### ASSIGNMENT
In the records that follow, find the line with "BUZZER2 pin VCC: none -> 3V3"; from there, retype every line exactly through the line with "RGB pin B: D3 -> D8", which also belongs to the answer.

### RECORDS FOR THE EXERCISE
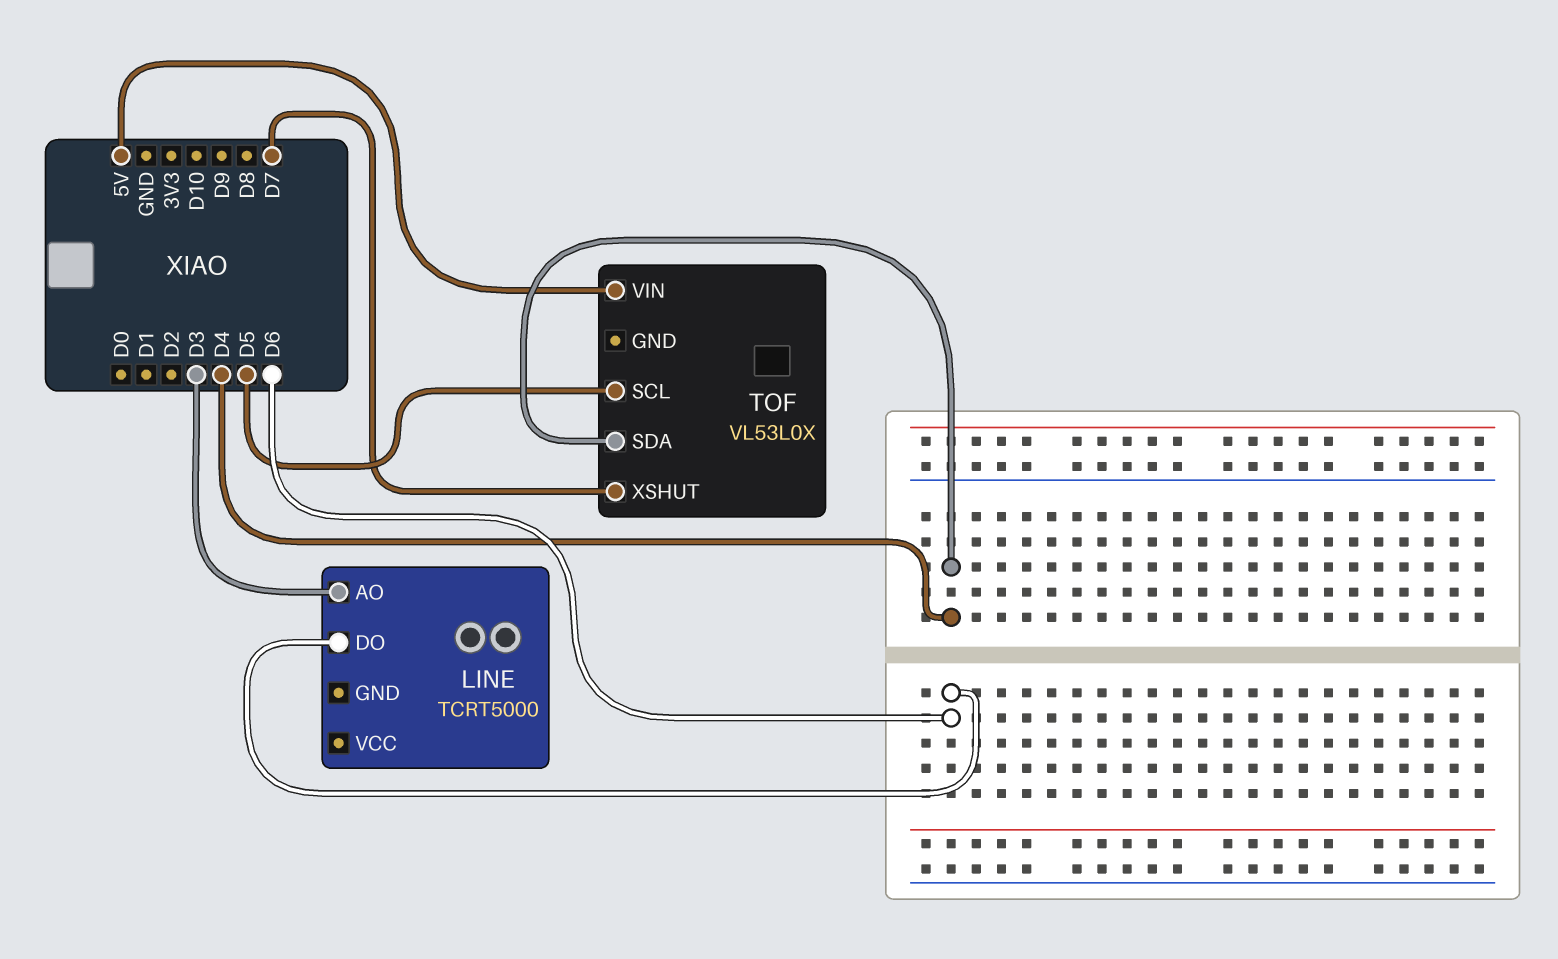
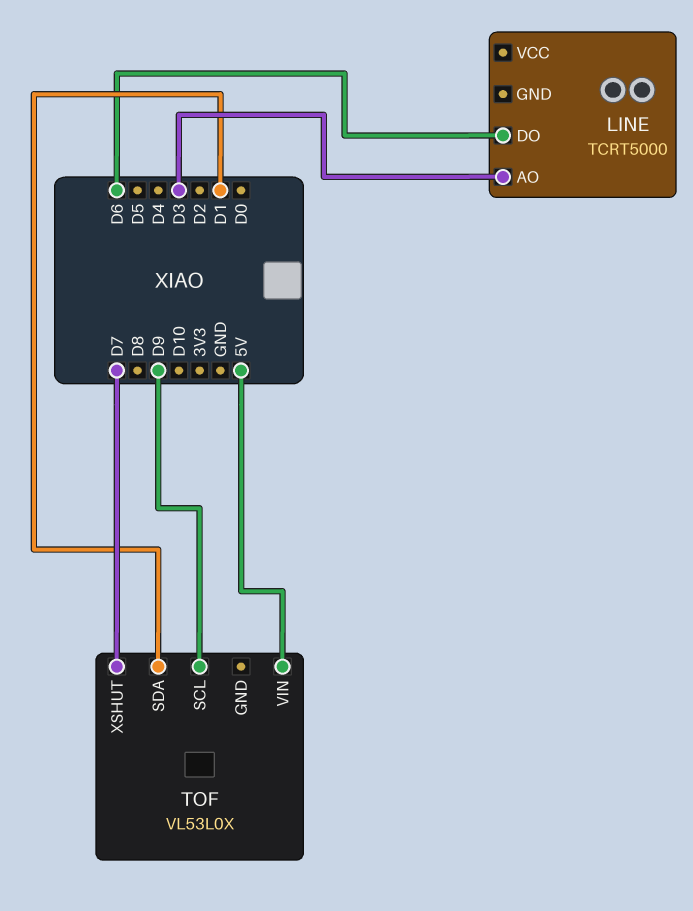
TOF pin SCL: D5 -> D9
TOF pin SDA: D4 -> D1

==

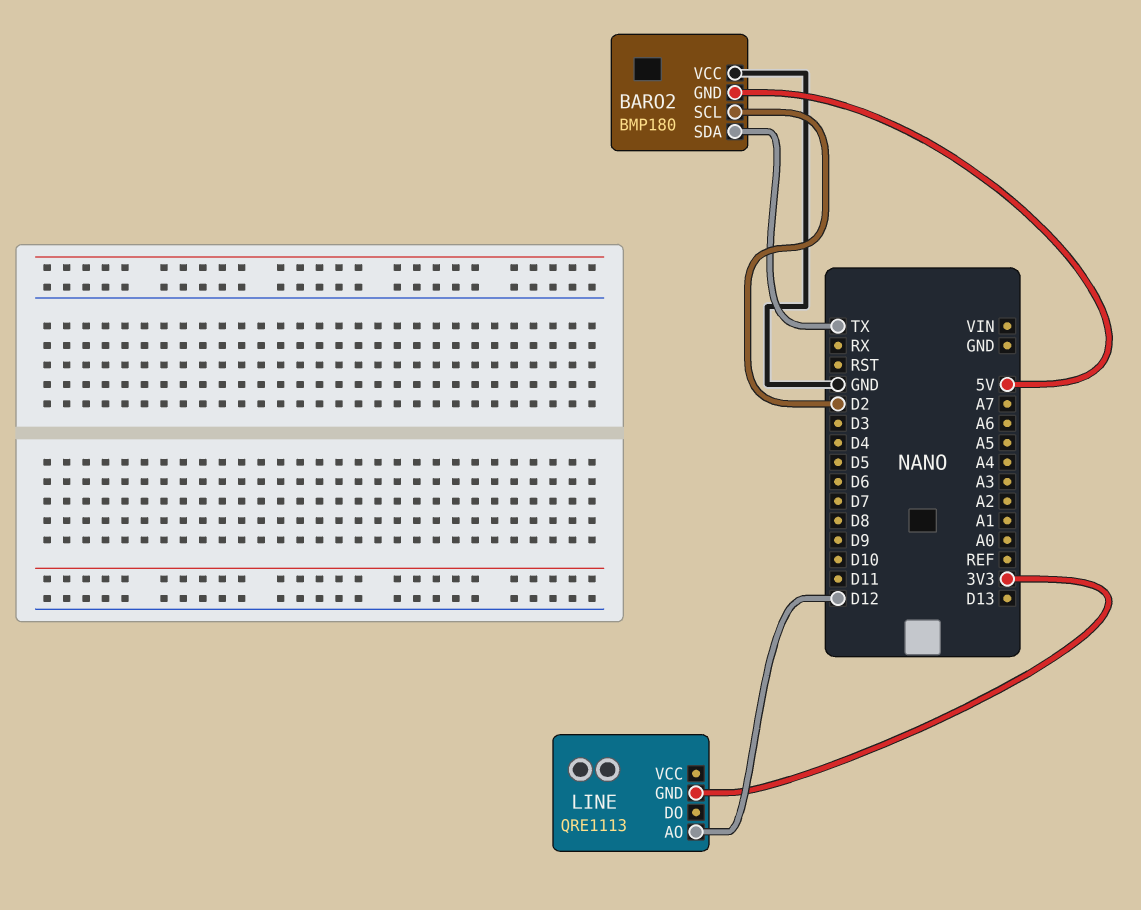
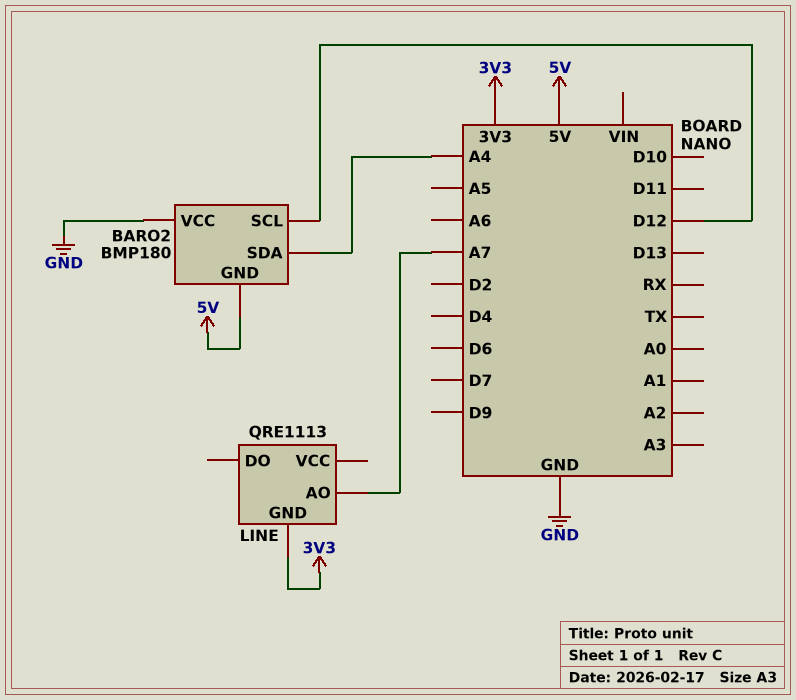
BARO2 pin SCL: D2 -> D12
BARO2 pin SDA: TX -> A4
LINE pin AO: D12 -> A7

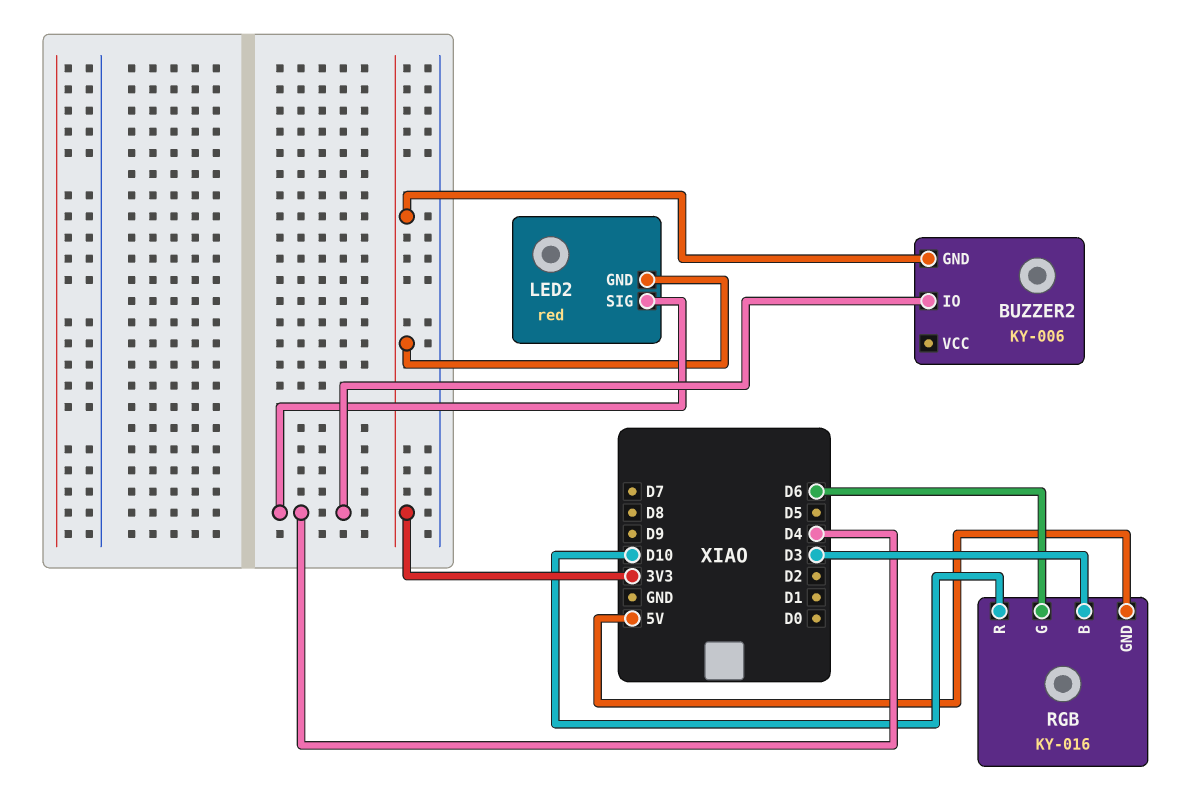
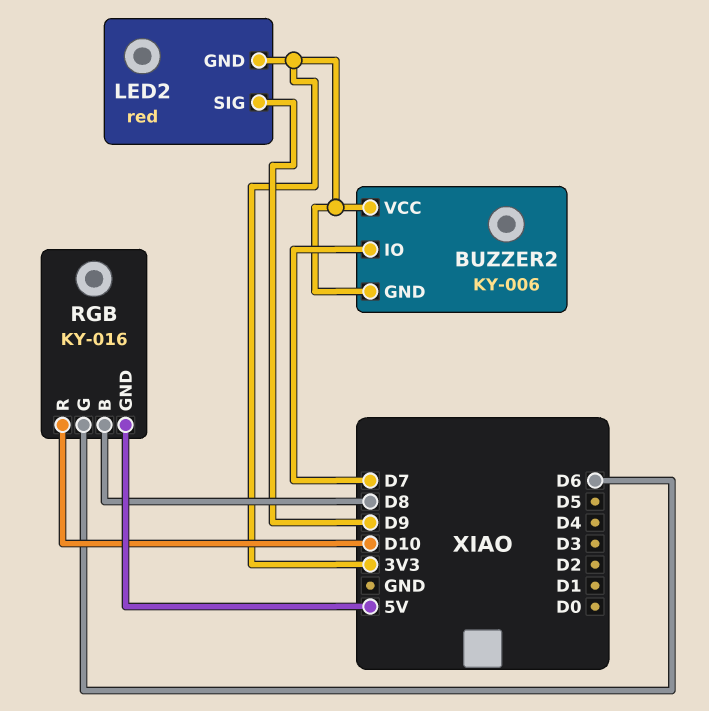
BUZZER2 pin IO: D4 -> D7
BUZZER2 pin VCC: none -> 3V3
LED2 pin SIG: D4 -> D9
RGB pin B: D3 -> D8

* * *

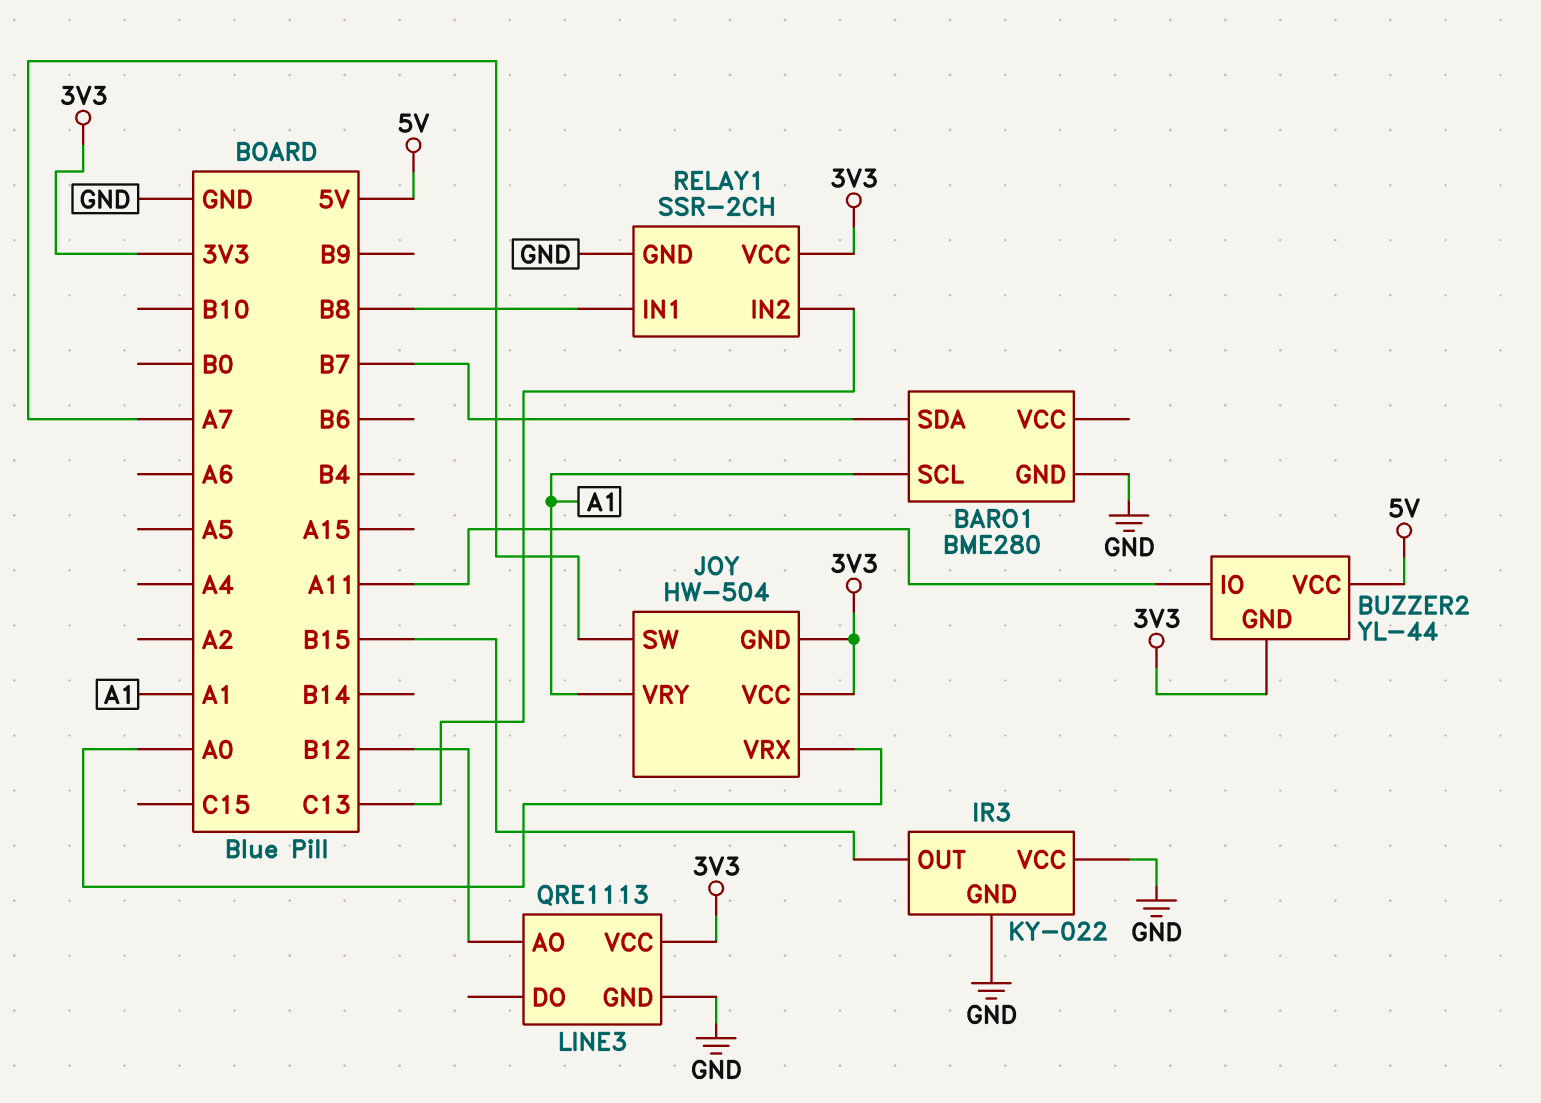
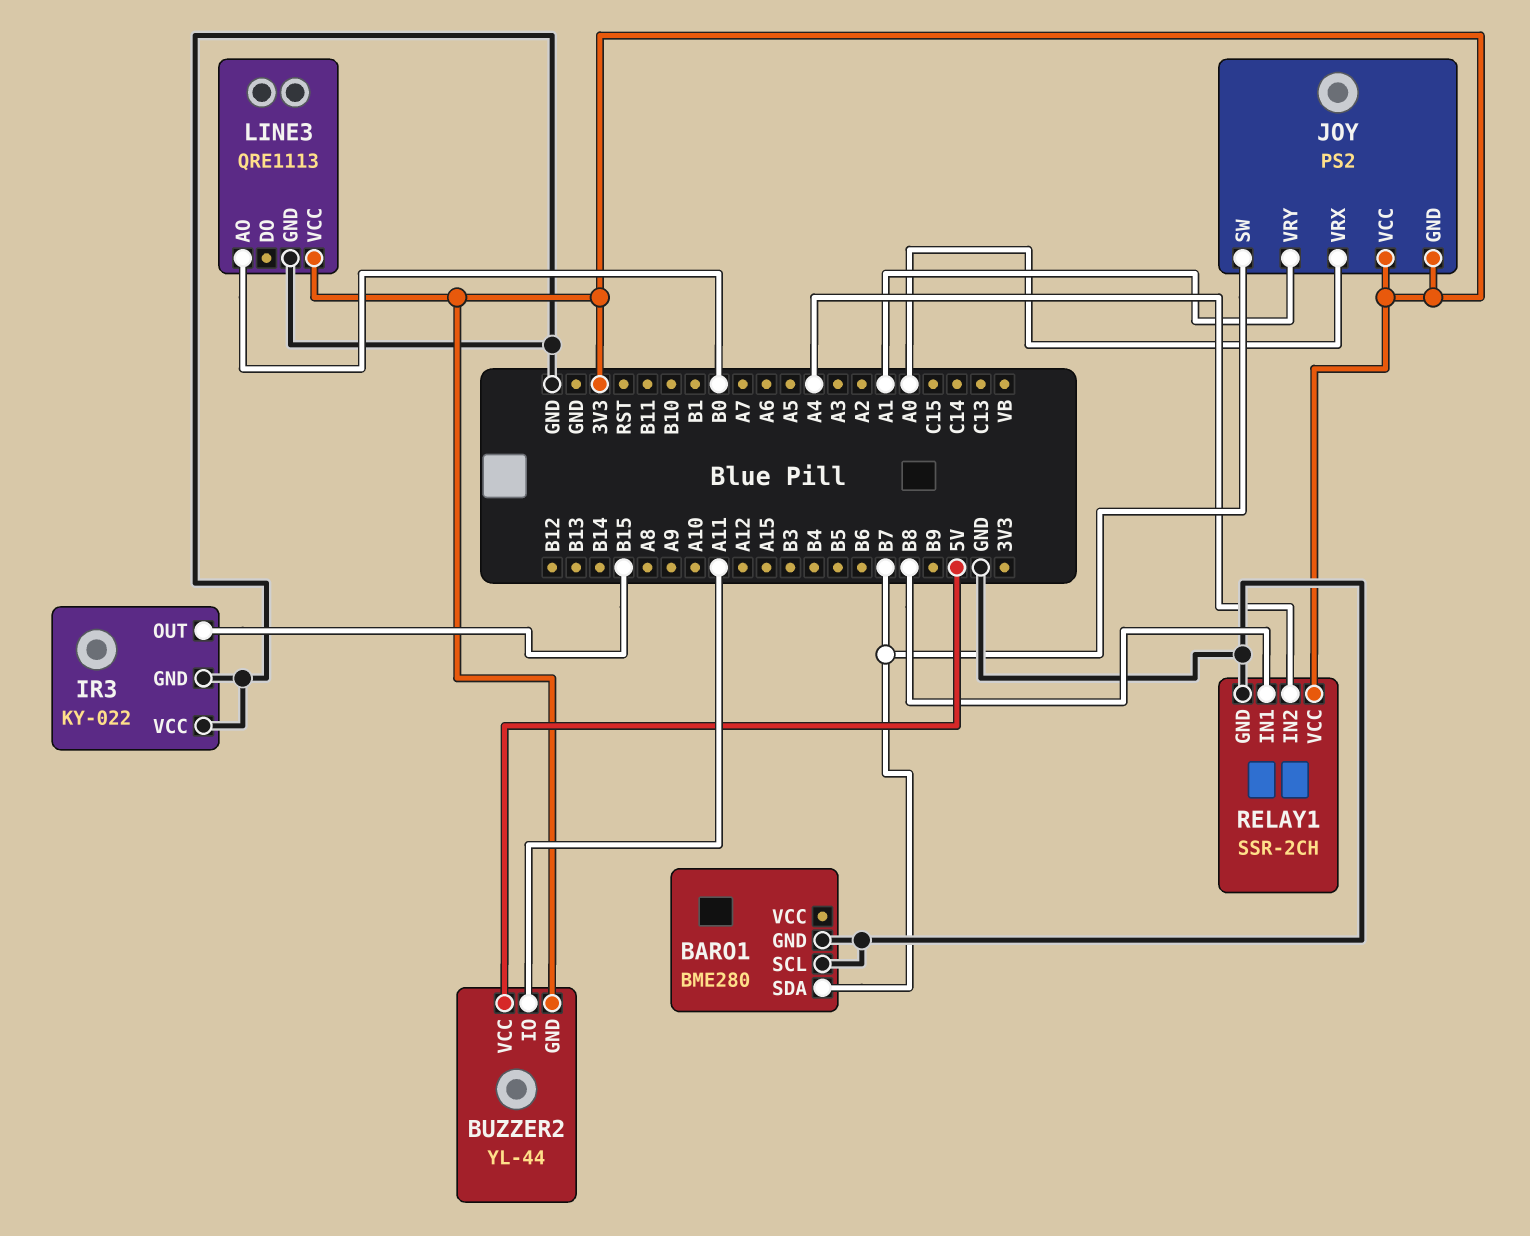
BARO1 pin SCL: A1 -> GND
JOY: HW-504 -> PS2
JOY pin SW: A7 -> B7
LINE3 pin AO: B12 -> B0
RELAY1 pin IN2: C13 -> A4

### RESPONSE
BUZZER2 pin VCC: none -> 3V3
LED2 pin SIG: D4 -> D9
RGB pin B: D3 -> D8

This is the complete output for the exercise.